Please copy out all lines of the entries that contain the word "crop".
THE INPUT START
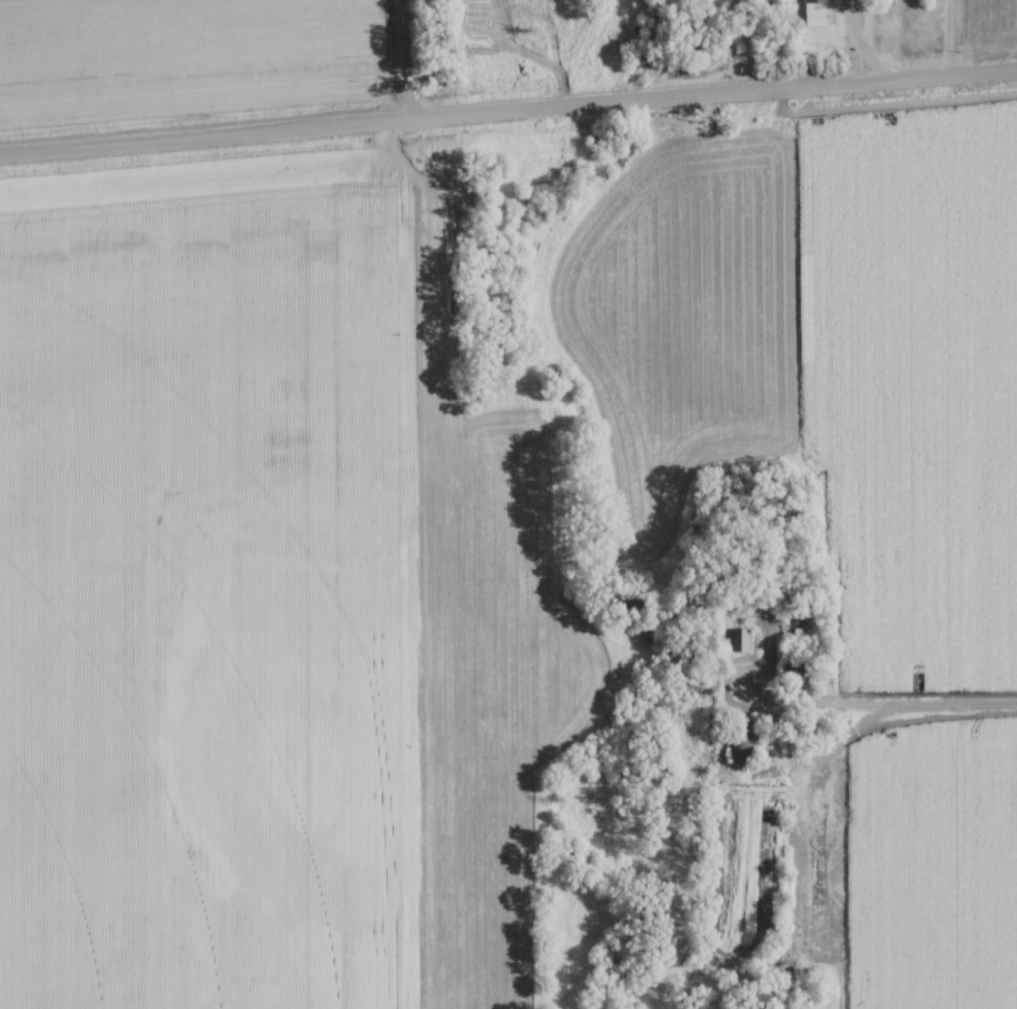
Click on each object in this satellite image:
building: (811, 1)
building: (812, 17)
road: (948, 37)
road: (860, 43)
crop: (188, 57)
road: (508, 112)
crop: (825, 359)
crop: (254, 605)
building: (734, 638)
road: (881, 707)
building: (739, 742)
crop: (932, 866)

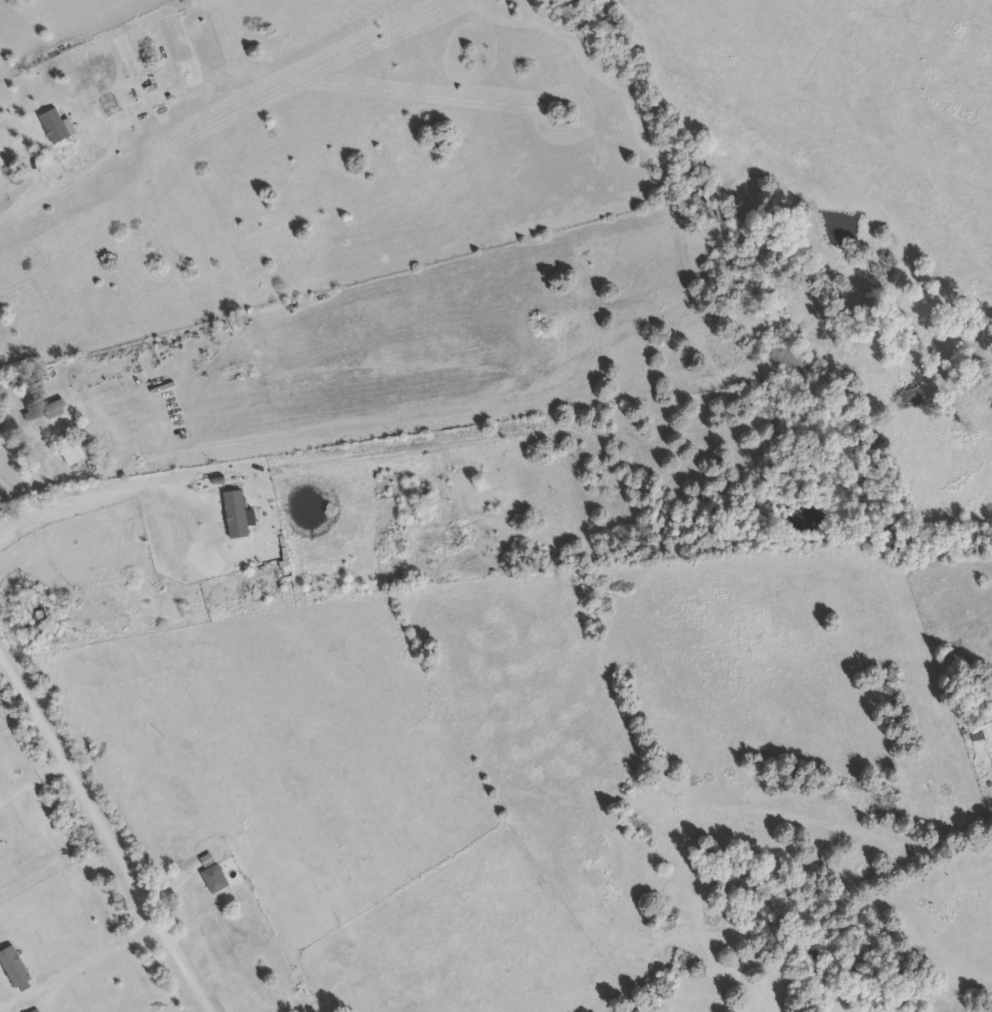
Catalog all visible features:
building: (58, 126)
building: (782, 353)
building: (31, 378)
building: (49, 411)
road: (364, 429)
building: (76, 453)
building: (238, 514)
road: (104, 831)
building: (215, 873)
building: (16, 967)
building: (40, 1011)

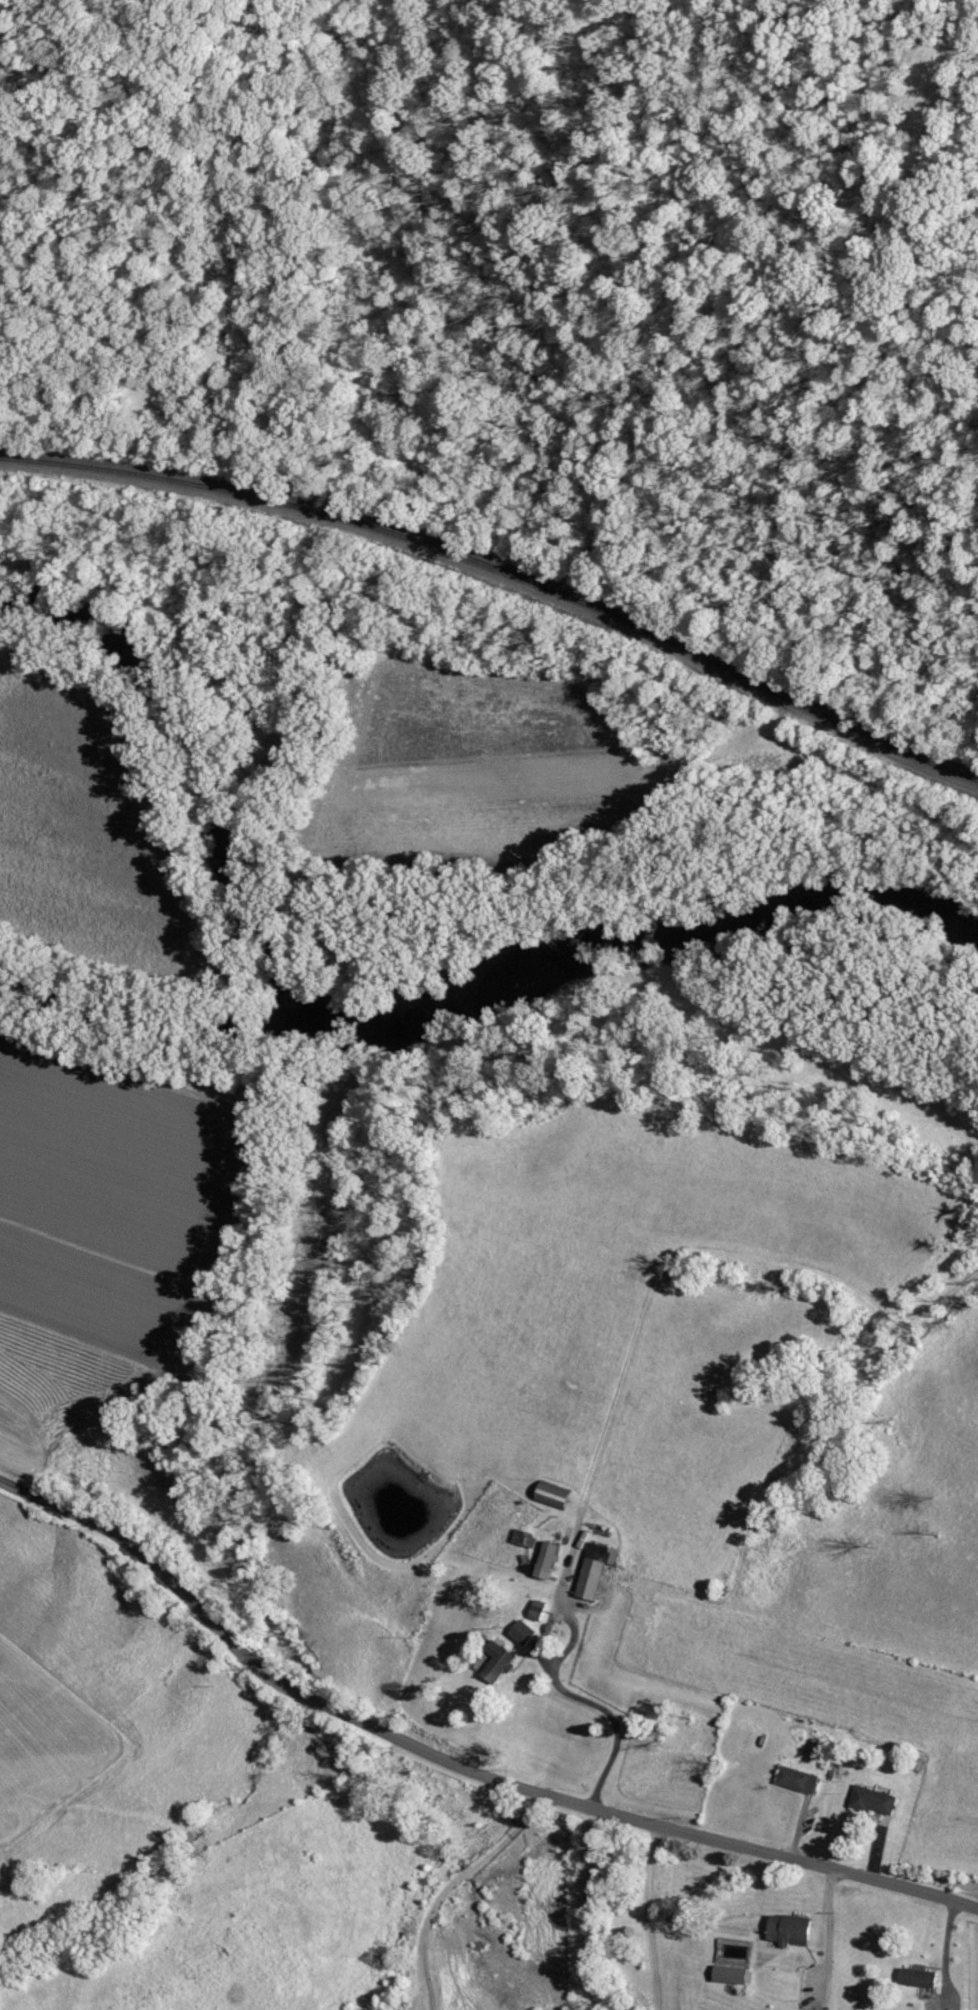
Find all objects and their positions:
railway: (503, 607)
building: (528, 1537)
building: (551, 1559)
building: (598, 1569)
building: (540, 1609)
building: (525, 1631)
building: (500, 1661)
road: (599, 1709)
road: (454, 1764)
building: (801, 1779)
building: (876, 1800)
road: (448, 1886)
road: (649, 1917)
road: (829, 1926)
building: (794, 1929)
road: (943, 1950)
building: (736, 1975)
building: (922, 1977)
THE INPUT END
**ANSWER BOX**.
crop: (188, 57)
crop: (825, 359)
crop: (254, 605)
crop: (932, 866)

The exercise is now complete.